§ YOUR OBJECTIVE
The entries below are to be repeated exactly, with the pictures left out.

++++++++++

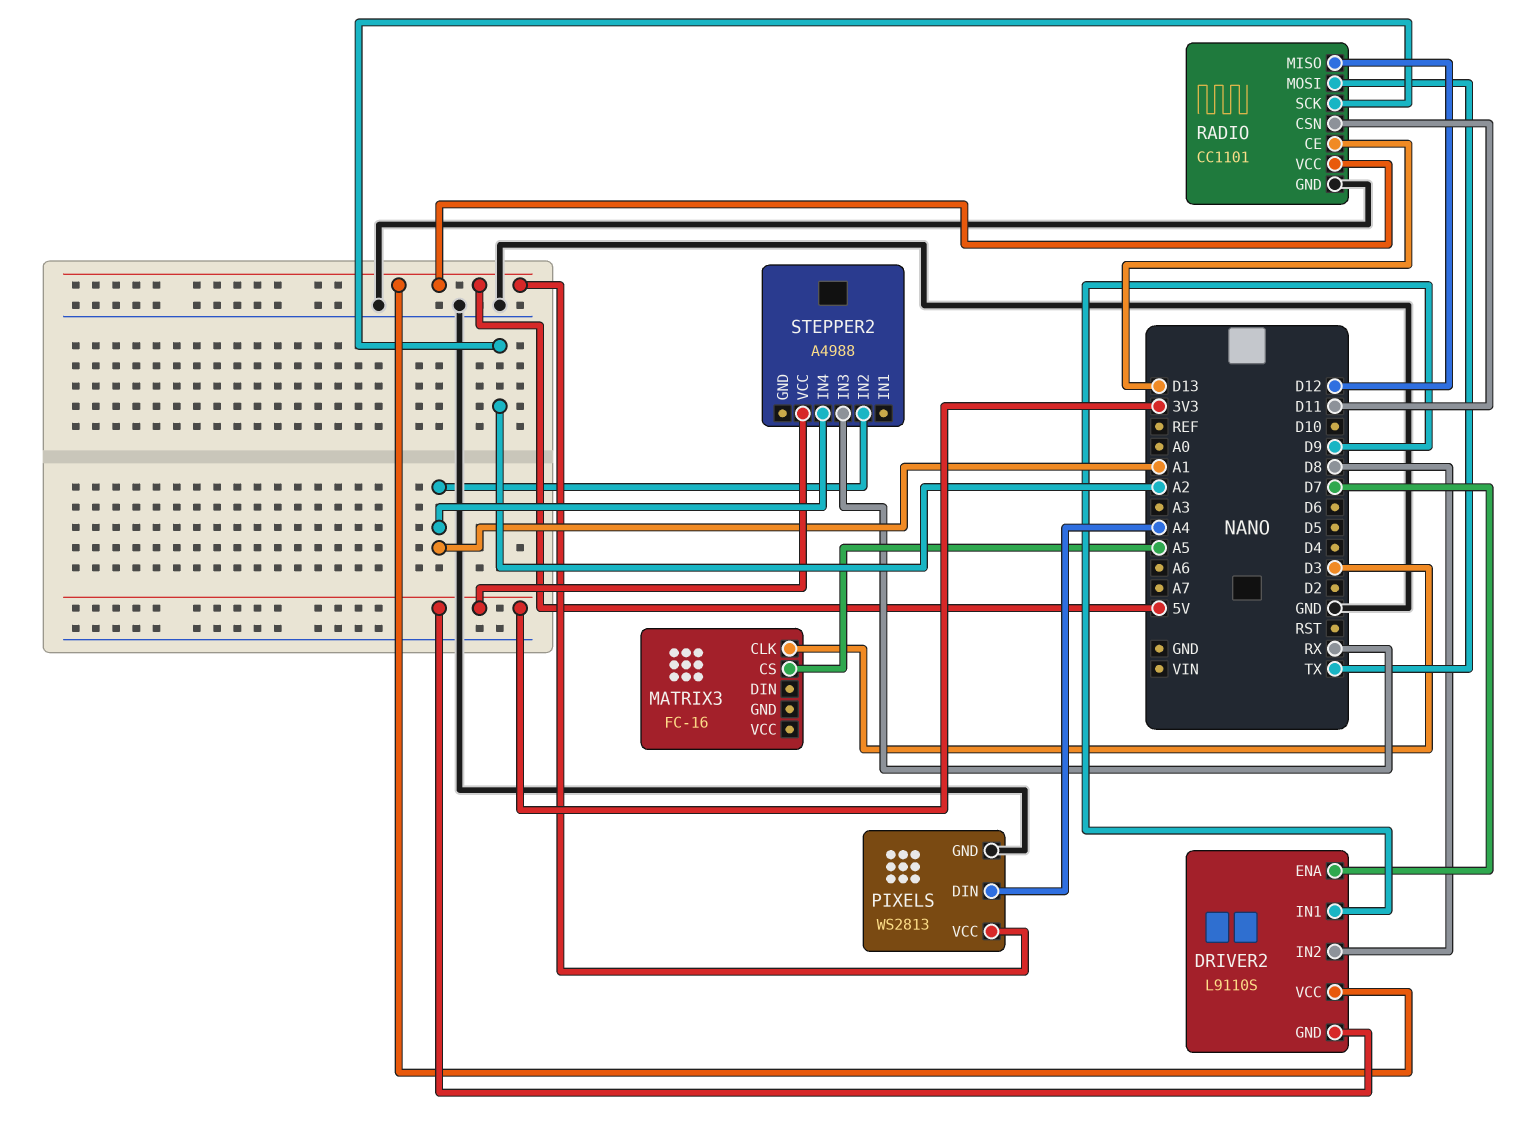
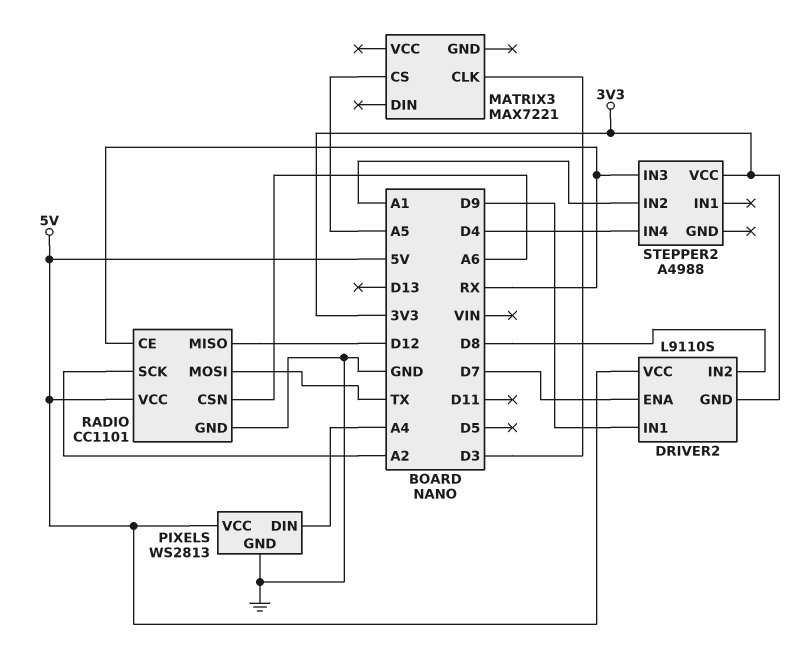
MATRIX3: FC-16 -> MAX7221
RADIO pin CE: D13 -> RX
RADIO pin CSN: D11 -> A6
STEPPER2 pin IN4: A1 -> D4

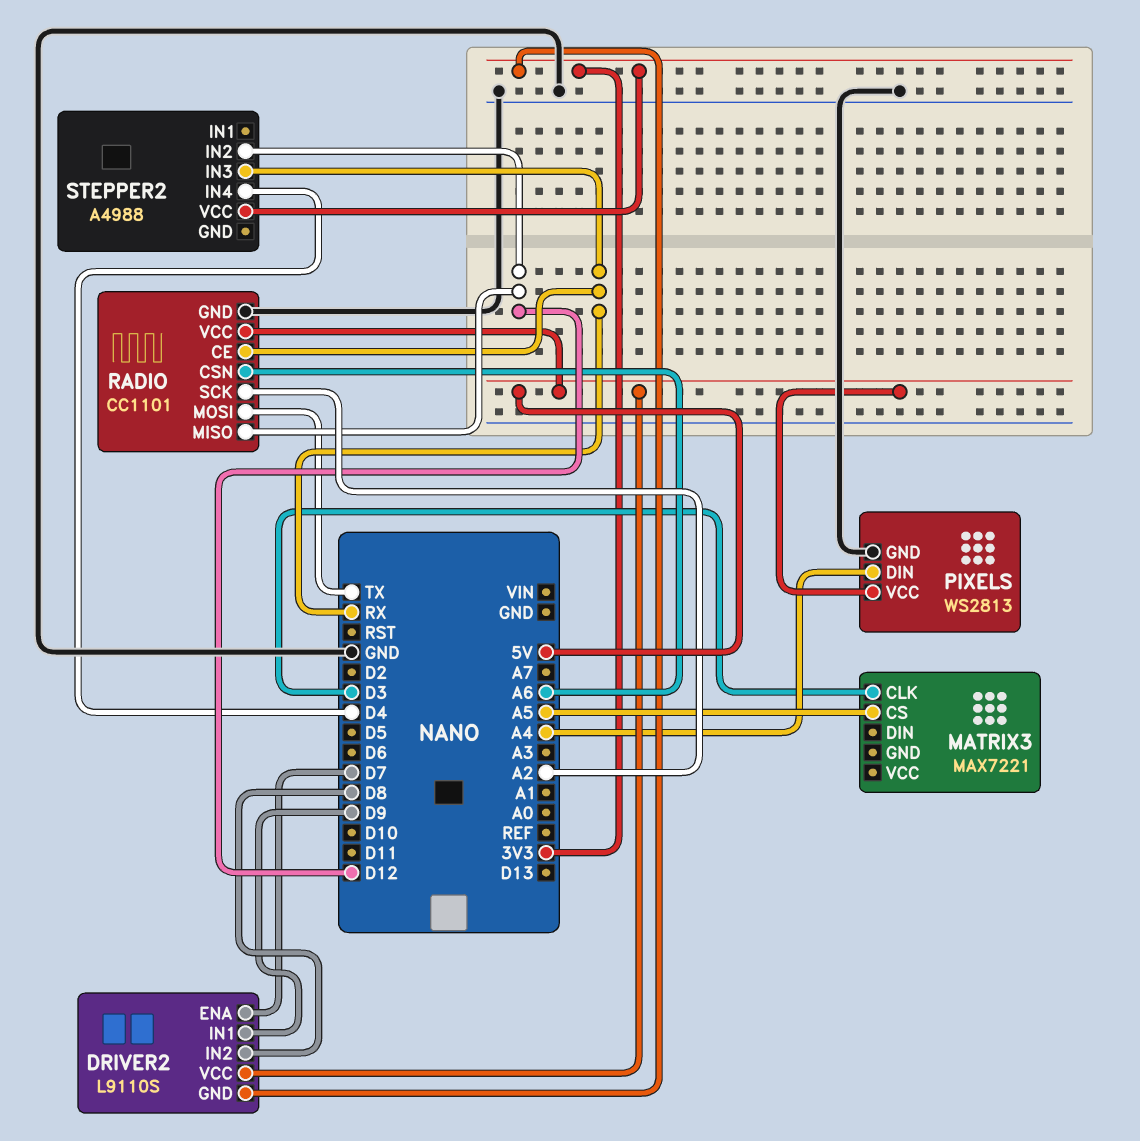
STEPPER2 pin IN2: A1 -> D12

++++++++++

§ SOLVED PROBLEM
MATRIX3: FC-16 -> MAX7221
RADIO pin CE: D13 -> RX
RADIO pin CSN: D11 -> A6
STEPPER2 pin IN4: A1 -> D4

STEPPER2 pin IN2: A1 -> D12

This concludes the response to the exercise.